──────── DATA FOR REVIEW ────────

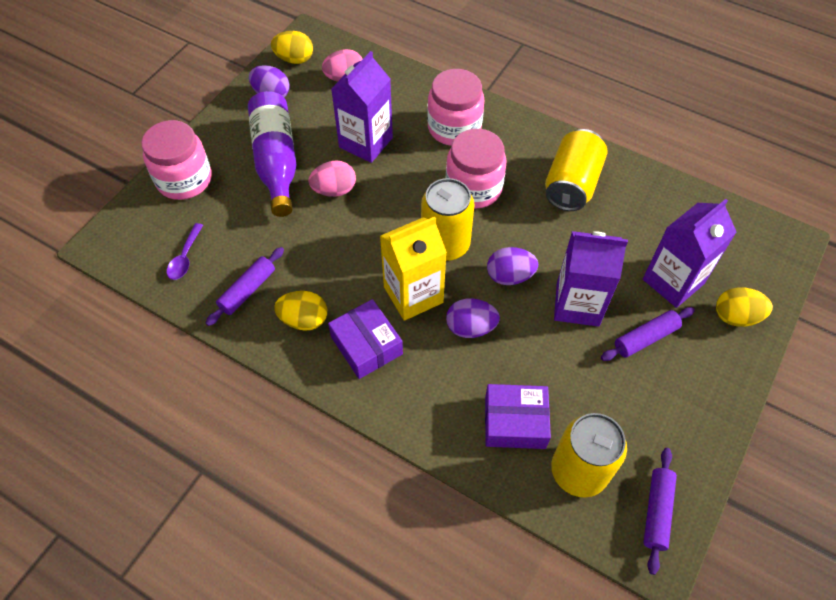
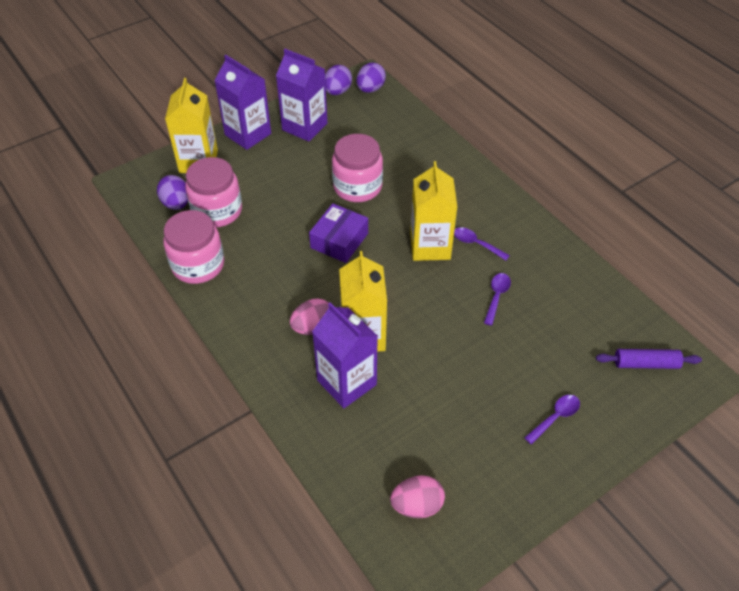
purple bottle: 1 -> 0
purple box: 2 -> 1
purple rolling pin: 3 -> 1
purple spoon: 1 -> 3
yellow can: 3 -> 0
yellow carton: 1 -> 3
yellow egg: 3 -> 0

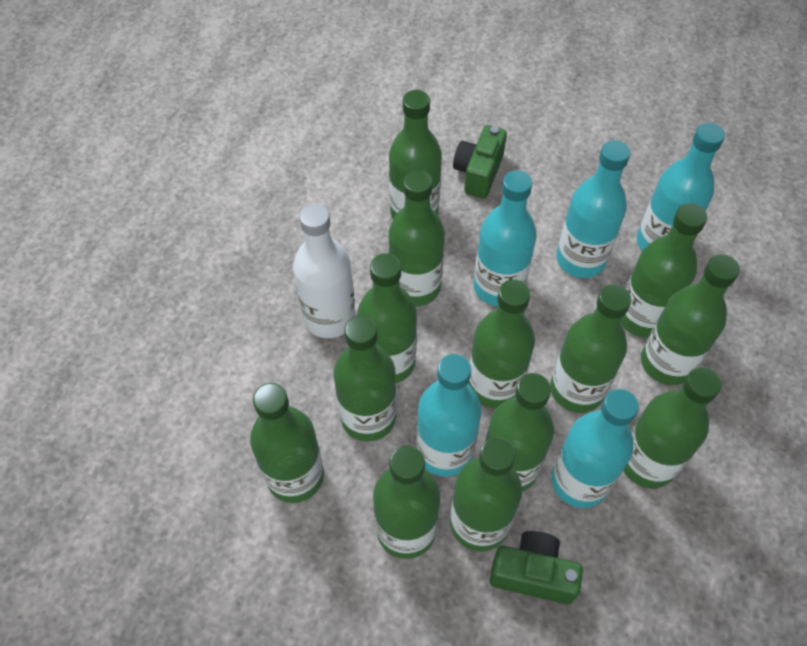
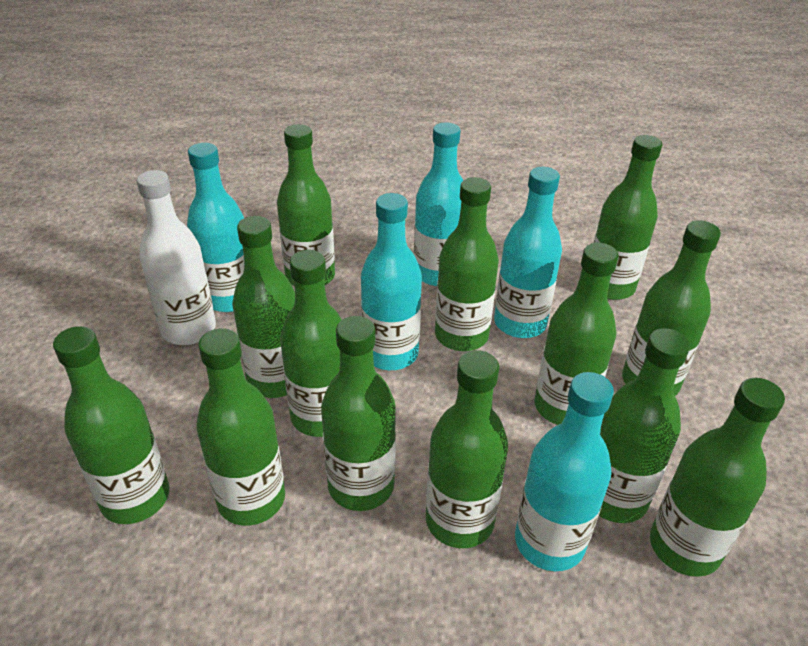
green camera: 2 -> 0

────────

For each line of the material that includes the word "purple", make a copy.

purple bottle: 1 -> 0
purple box: 2 -> 1
purple rolling pin: 3 -> 1
purple spoon: 1 -> 3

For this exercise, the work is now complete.